• **TRY IT**
In the reply, give back exactly the lines from the one with "STEPPER pin IN4: 5 -> MI" through the last line of the records, without pictures.

*** PROVIDED DATA ***

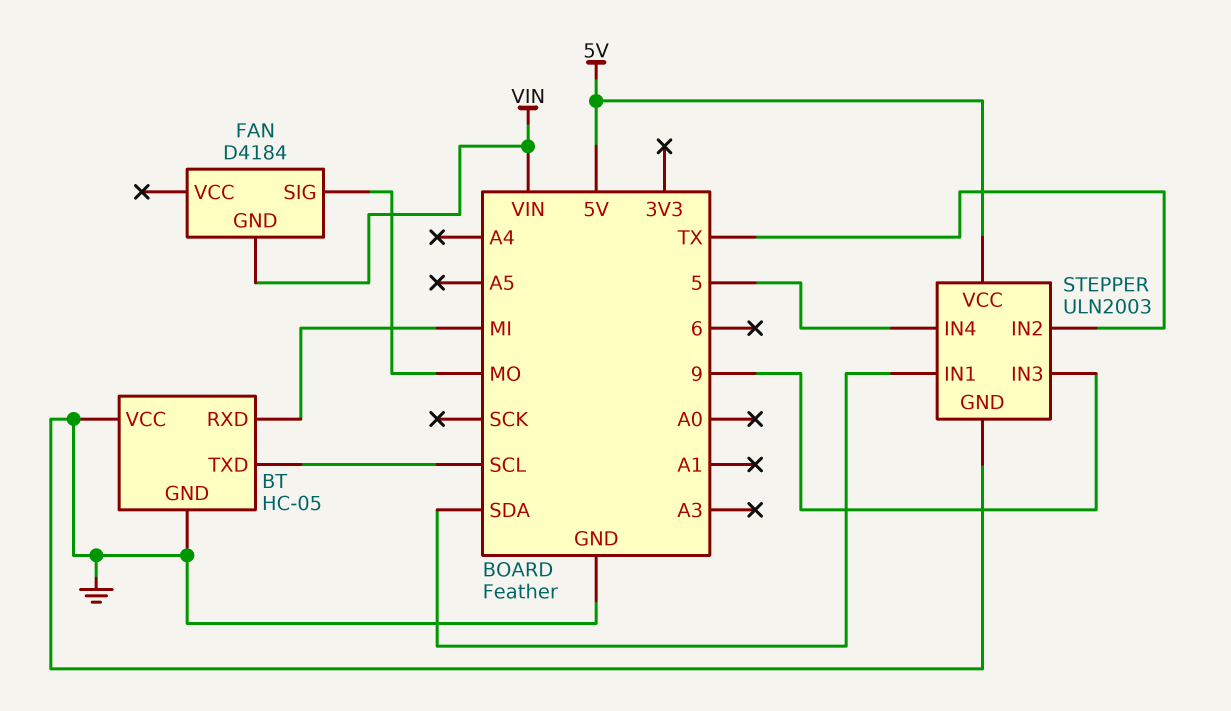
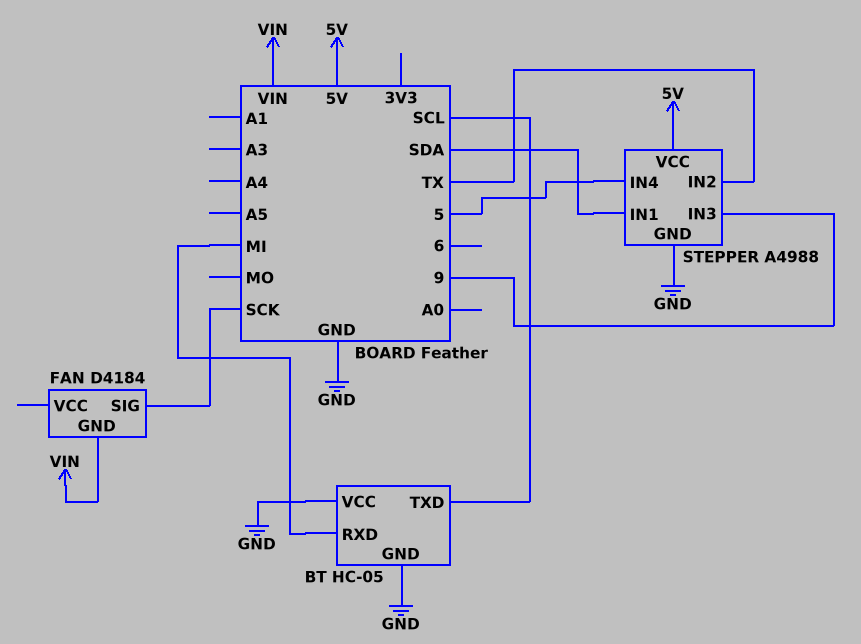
FAN pin SIG: MO -> SCK
STEPPER: ULN2003 -> A4988

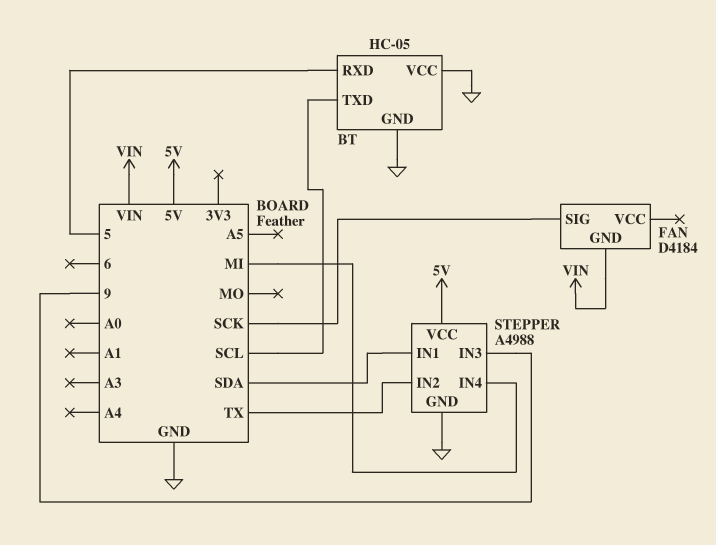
BT pin RXD: MI -> 5
STEPPER pin IN4: 5 -> MI

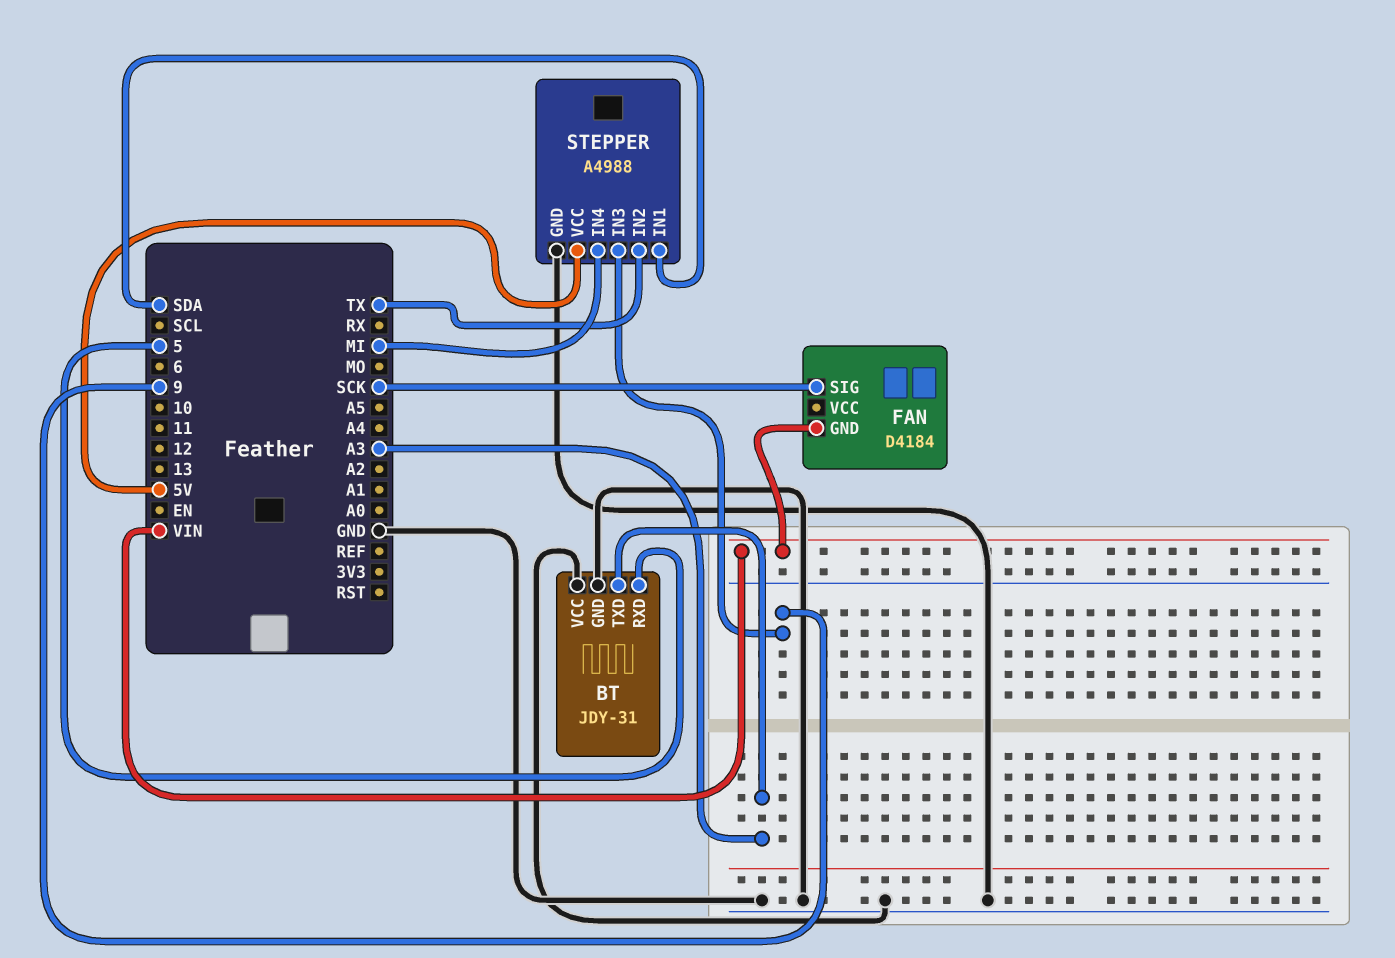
BT: HC-05 -> JDY-31
BT pin TXD: SCL -> A3

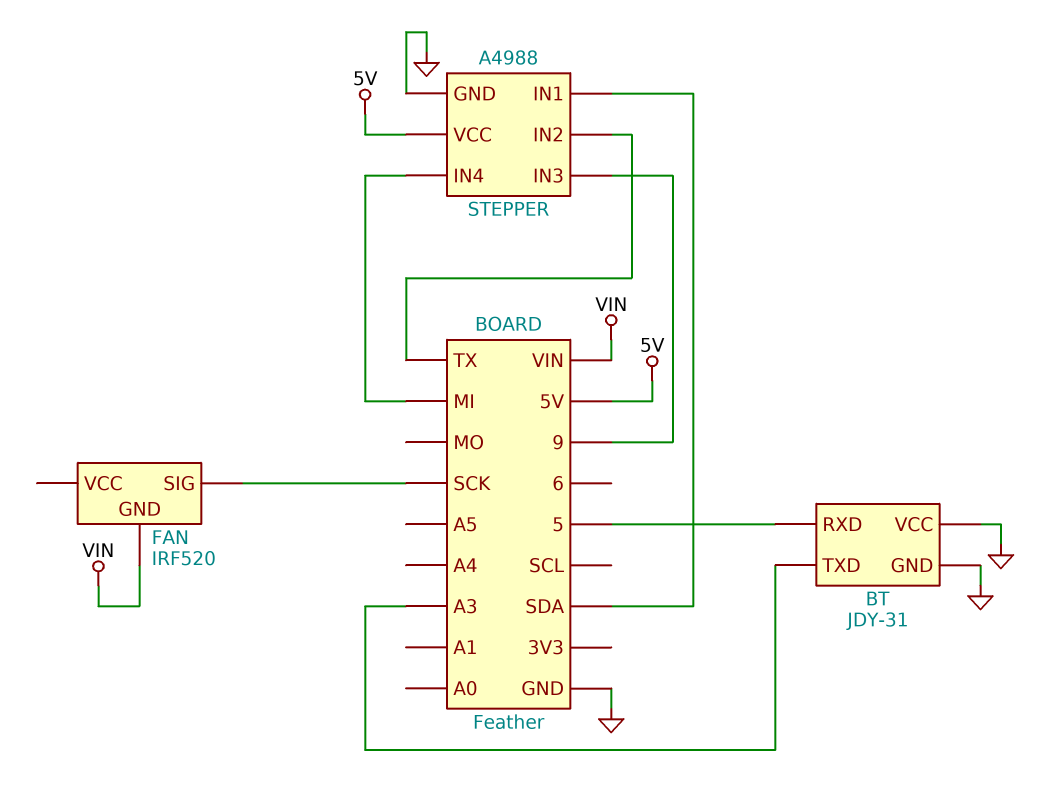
FAN: D4184 -> IRF520

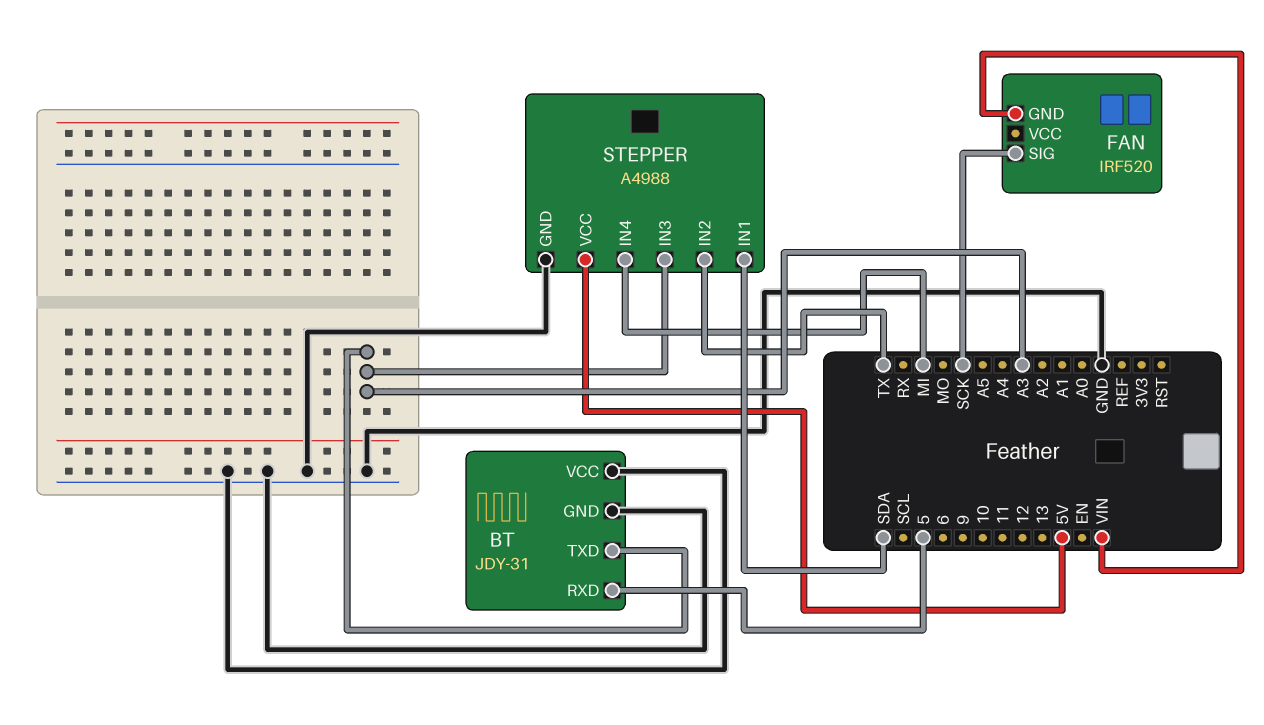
STEPPER pin IN3: 9 -> A3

***

• **TASK OUTPUT**
STEPPER pin IN4: 5 -> MI

BT: HC-05 -> JDY-31
BT pin TXD: SCL -> A3

FAN: D4184 -> IRF520

STEPPER pin IN3: 9 -> A3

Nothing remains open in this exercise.